Supplied records:
__________________________________________________
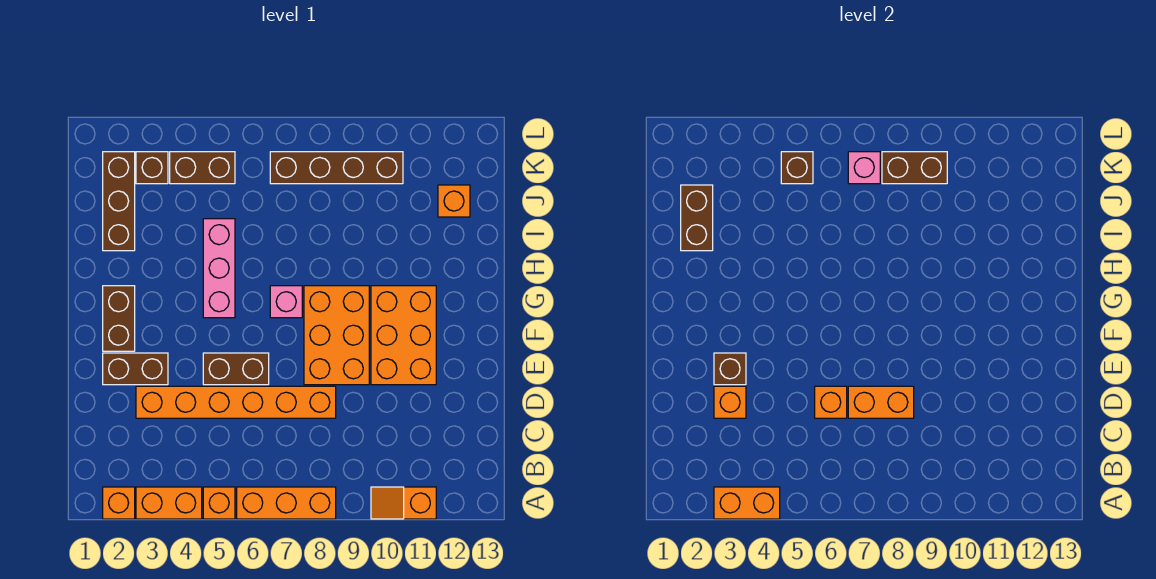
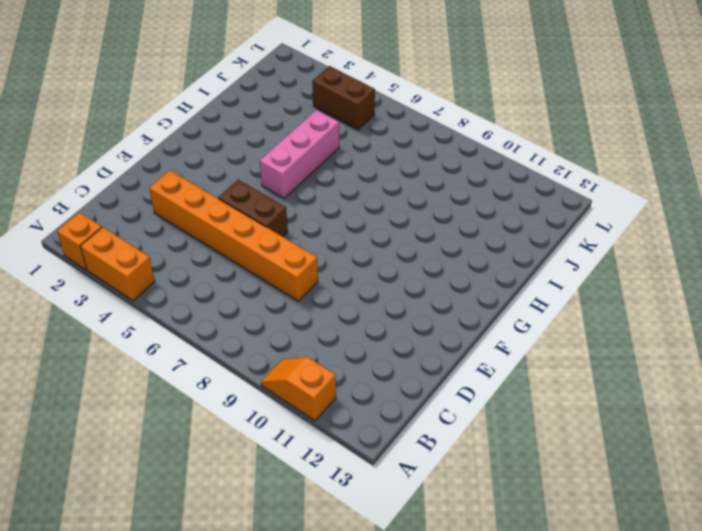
none -> orange brick A5 level 1
none -> orange brick A6:A8 level 1
none -> brown brick E2:E3 level 1

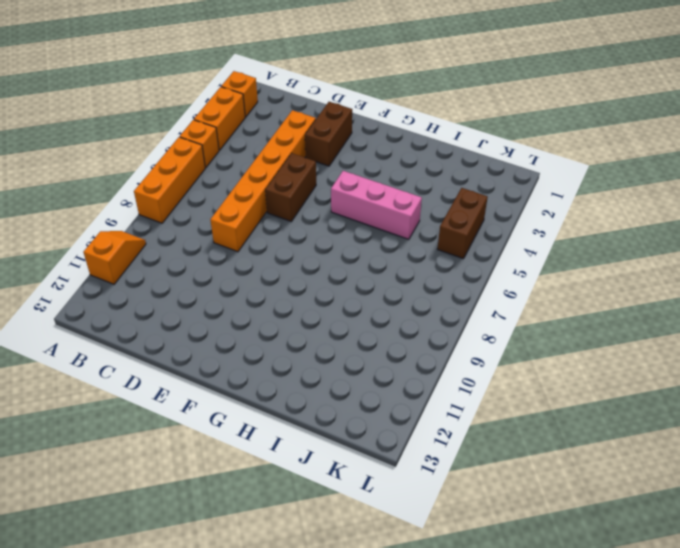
none -> orange brick E8:G9 level 1
none -> orange brick E10:G11 level 1
none -> brown brick F2:G2 level 1

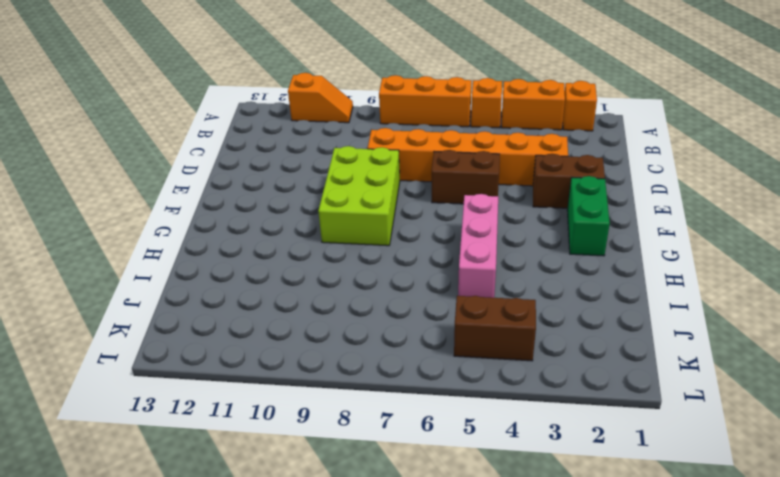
lime brick E8:G9 level 1 -> orange brick E8:G9 level 1
green brick F2:G2 level 1 -> brown brick F2:G2 level 1
none -> orange brick E10:G11 level 1
none -> pink brick G7 level 1
none -> brown brick I2:K2 level 1

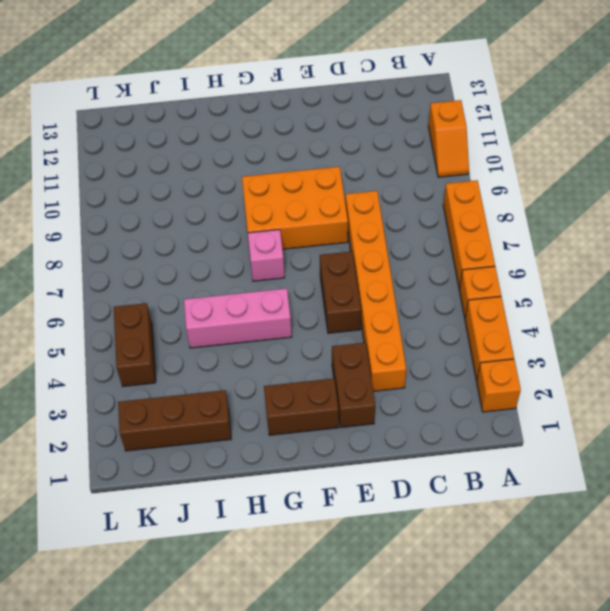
none -> orange brick E10:G11 level 1
none -> orange brick J12 level 1
none -> brown brick K3 level 1

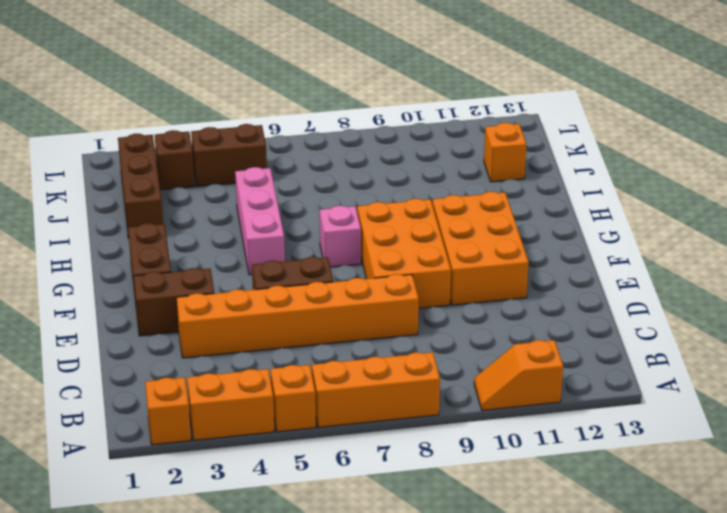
none -> brown brick K7:K10 level 1
none -> orange brick A3:A4 level 2
none -> orange brick D3 level 2

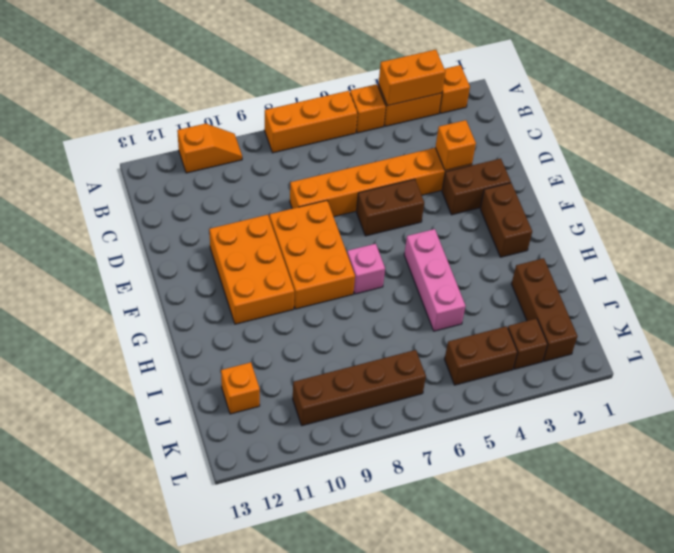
none -> orange brick D6 level 2
none -> orange brick D7:D8 level 2
none -> brown brick E3 level 2

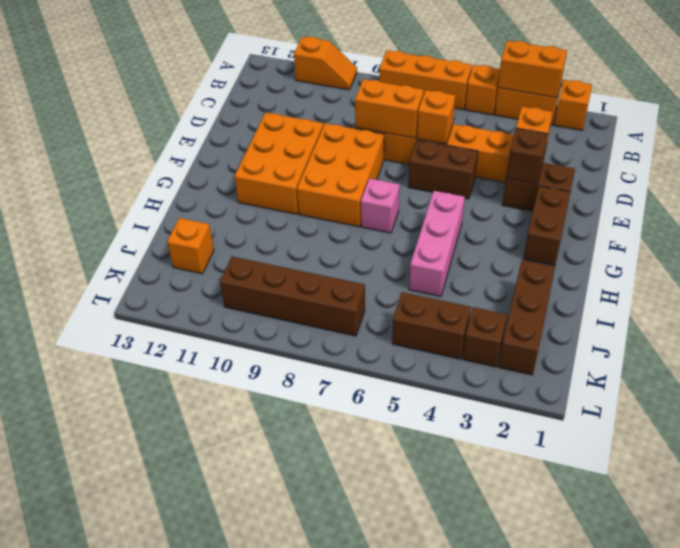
none -> brown brick I2:J2 level 2
none -> brown brick K5 level 2
none -> pink brick K7 level 2

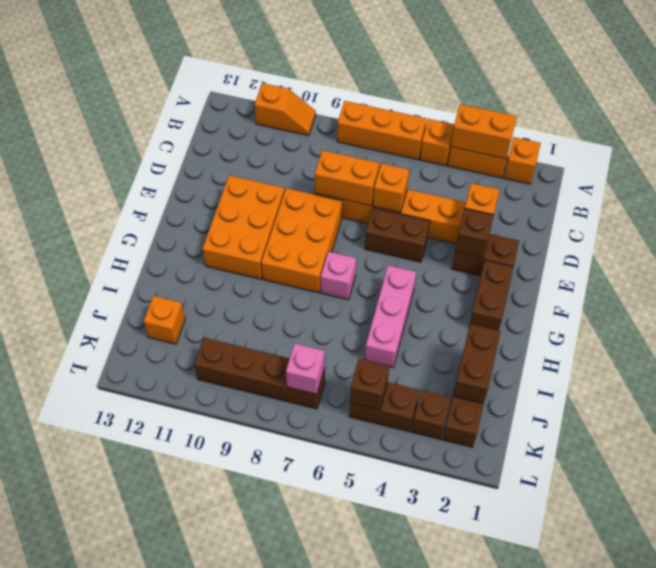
none -> brown brick K8:K9 level 2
__________________________________________________
What needs to be done:
Locate the word "pink" in the entries, and copy every line where it is found.

Result for this task:
none -> pink brick G7 level 1
none -> pink brick K7 level 2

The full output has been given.